◆ EXTRACTED ENTRIES ◆
╭──

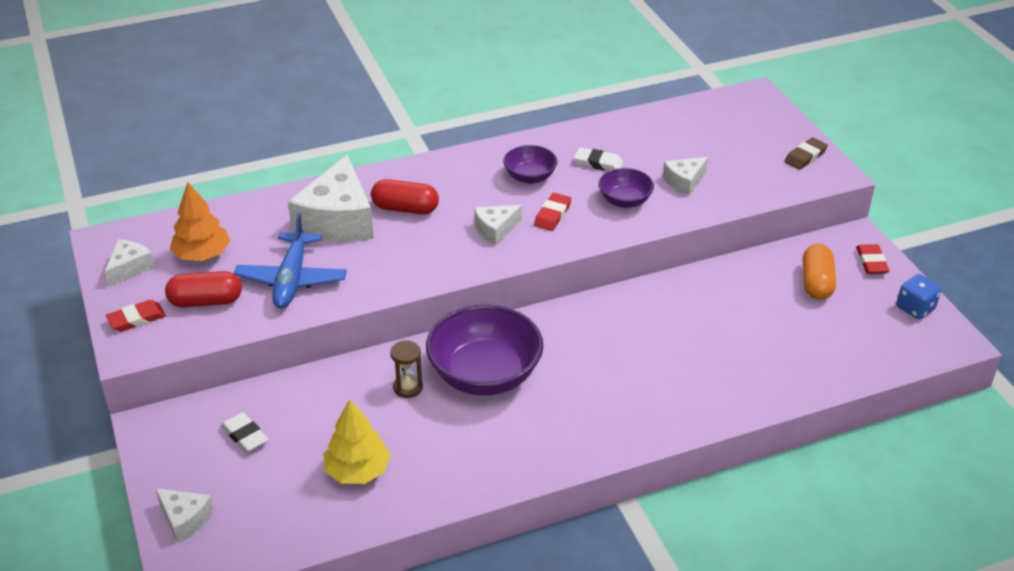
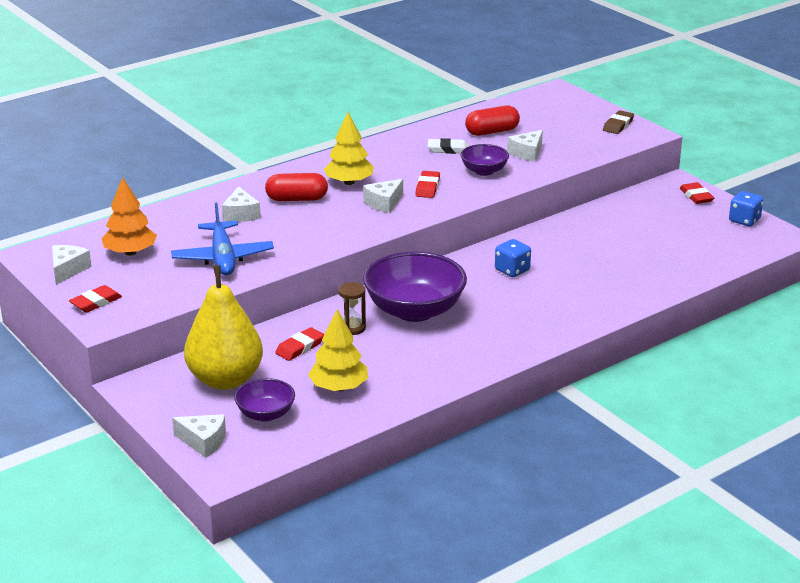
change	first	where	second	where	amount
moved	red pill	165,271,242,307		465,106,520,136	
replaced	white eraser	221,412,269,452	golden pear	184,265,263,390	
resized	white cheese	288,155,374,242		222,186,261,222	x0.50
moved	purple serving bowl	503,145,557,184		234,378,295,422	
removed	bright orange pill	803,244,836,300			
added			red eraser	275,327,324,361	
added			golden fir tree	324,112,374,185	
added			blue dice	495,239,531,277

╰──
╭──

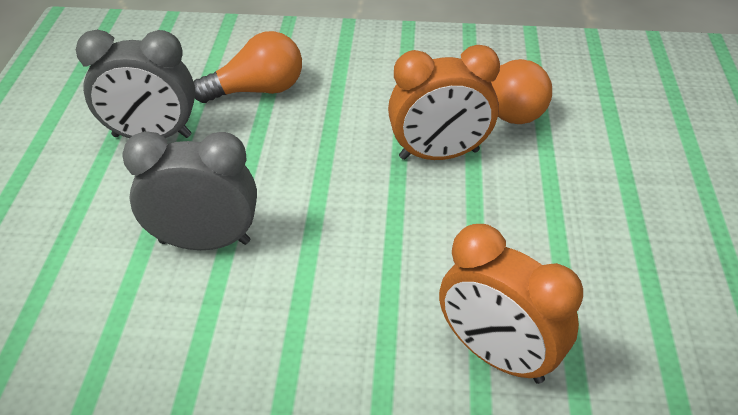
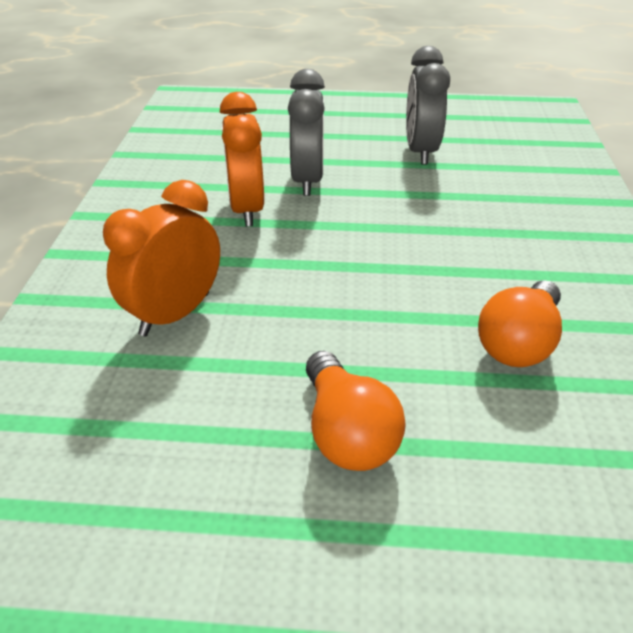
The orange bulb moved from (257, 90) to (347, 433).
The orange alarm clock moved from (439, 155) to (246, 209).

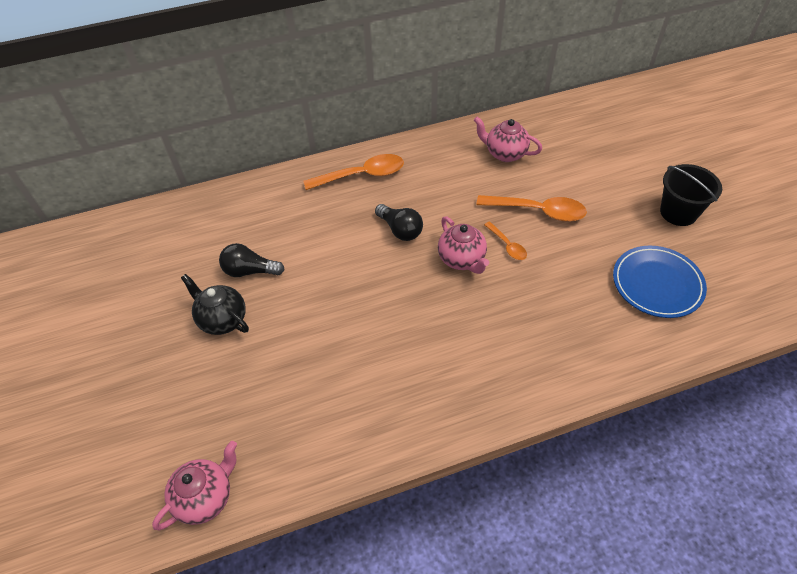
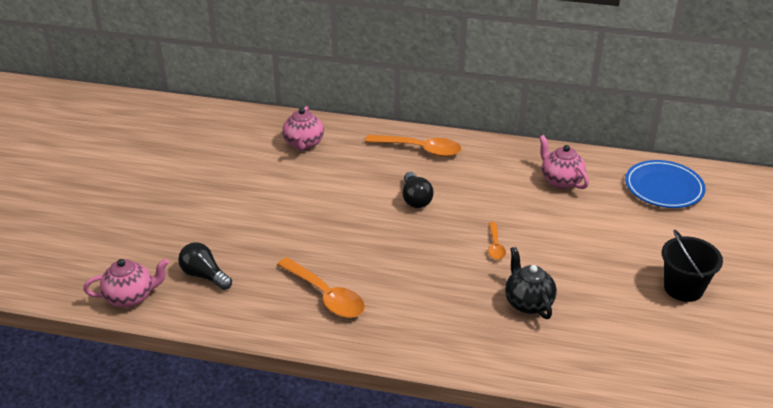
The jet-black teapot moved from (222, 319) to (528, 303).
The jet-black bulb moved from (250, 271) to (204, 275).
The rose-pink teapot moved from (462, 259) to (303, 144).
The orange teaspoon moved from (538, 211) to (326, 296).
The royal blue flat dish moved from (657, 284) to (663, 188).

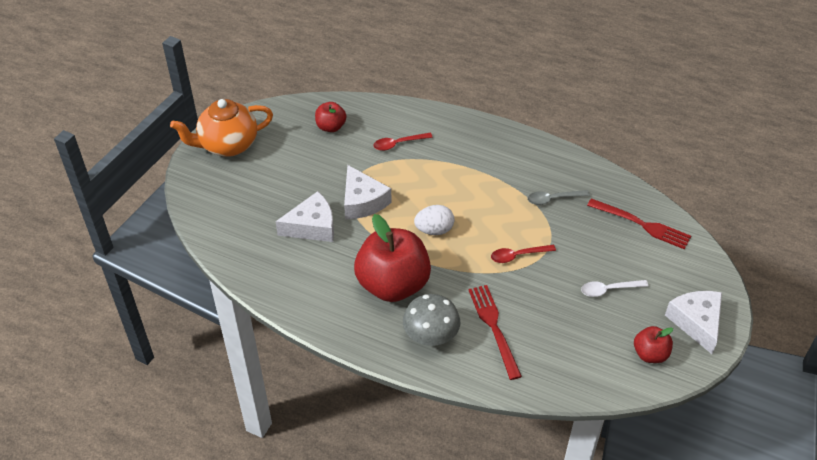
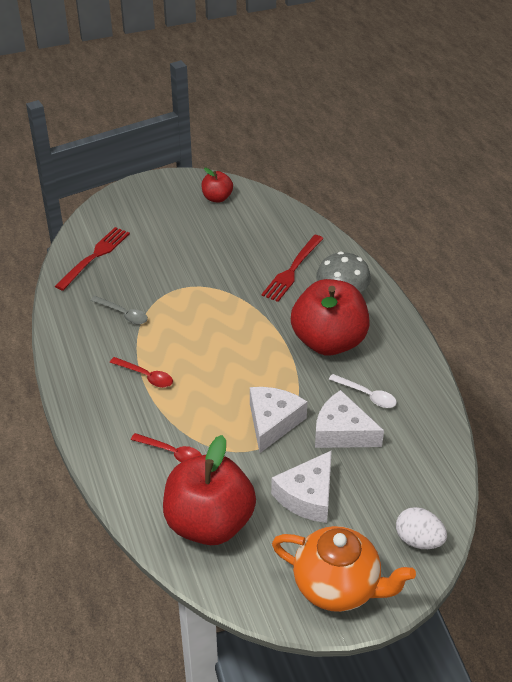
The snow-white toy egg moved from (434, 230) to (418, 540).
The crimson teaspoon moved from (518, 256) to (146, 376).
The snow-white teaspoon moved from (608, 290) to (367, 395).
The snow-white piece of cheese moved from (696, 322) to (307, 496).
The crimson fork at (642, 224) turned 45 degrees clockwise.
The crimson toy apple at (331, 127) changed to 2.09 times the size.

╰──

◆ WHAT YOU SHOULD DO ◆
From the listing above, repeat exactly the lines starting at the line that includes "The crimson teaspoon" and ending at the line that includes "The crimson fork", with nothing outside that span.

◆ RESPONSE AREA ◆
The crimson teaspoon moved from (518, 256) to (146, 376).
The snow-white teaspoon moved from (608, 290) to (367, 395).
The snow-white piece of cheese moved from (696, 322) to (307, 496).
The crimson fork at (642, 224) turned 45 degrees clockwise.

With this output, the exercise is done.